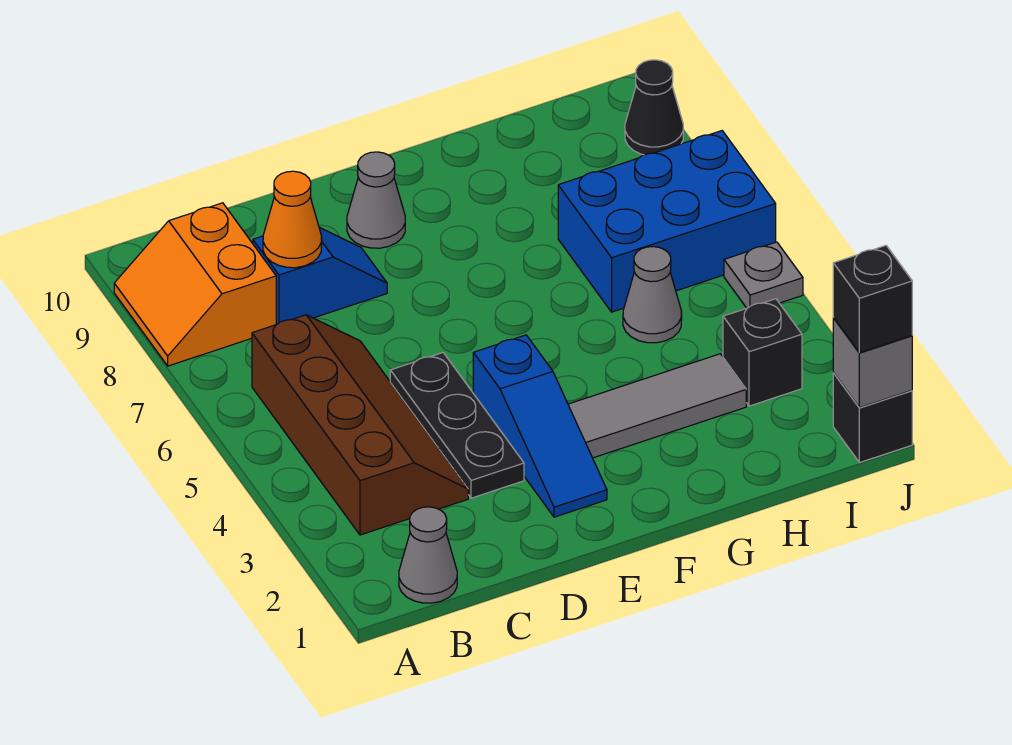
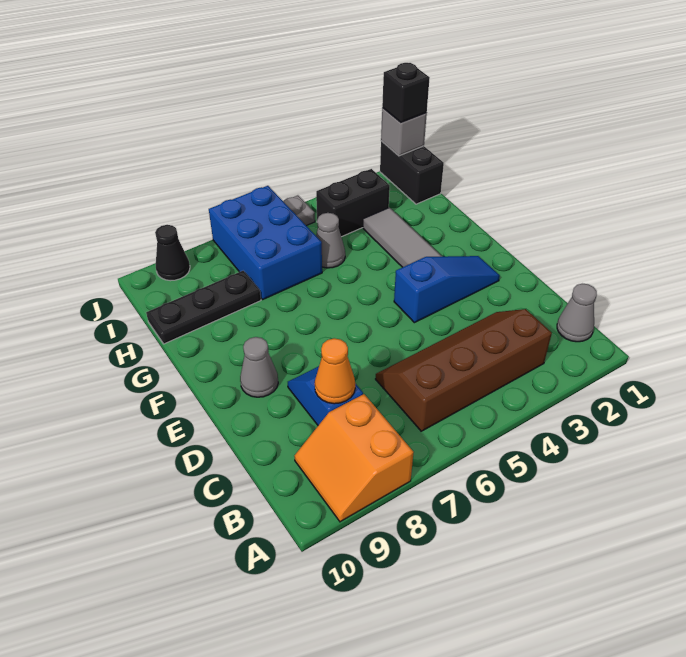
orange slope A8:B9 level 1 top B -> orange slope A8:B9 level 1 top 8
black plate D3:D5 level 1 -> black plate H8:H10 level 1
black brick I3 level 1 -> black brick I3:I4 level 1
black brick J1 level 1 -> black brick I1:J1 level 1

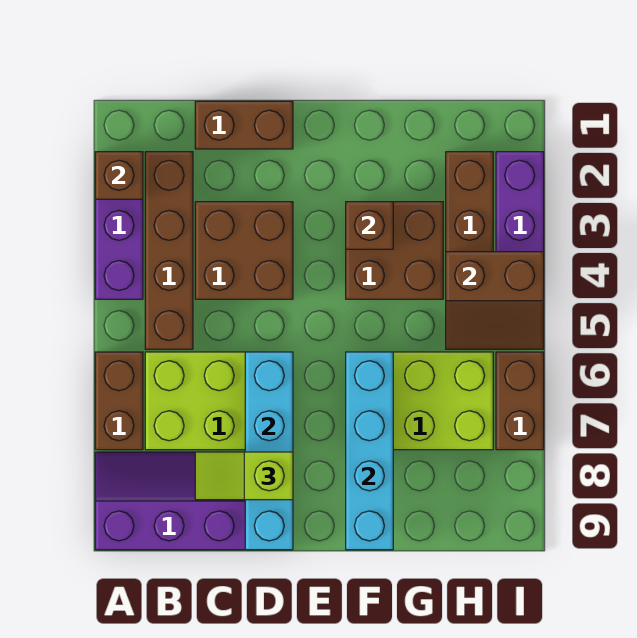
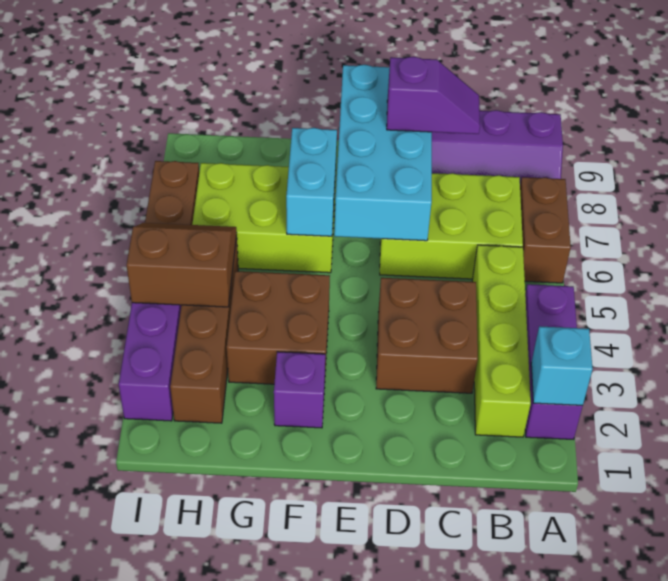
brown brick A2 level 2 -> cyan brick A2 level 2
brown brick B2:B5 level 1 -> lime brick B2:B5 level 1
brown brick C1:D1 level 1 -> none
lime slope C8:D8 level 3 top D -> purple slope C8:D8 level 3 top D
cyan brick D6:D9 level 2 -> cyan brick D6:E9 level 2
none -> purple brick F2 level 1
brown brick F3 level 2 -> none
cyan brick F6:F9 level 2 -> cyan brick F6:F7 level 2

→ WHAT THIS TASK INVOLVES
All lines from the one that contains "brown brick F3 level 2 -> none" through the end of the listing above should be copied exactly, with nothing else.

→ TASK RESPONSE
brown brick F3 level 2 -> none
cyan brick F6:F9 level 2 -> cyan brick F6:F7 level 2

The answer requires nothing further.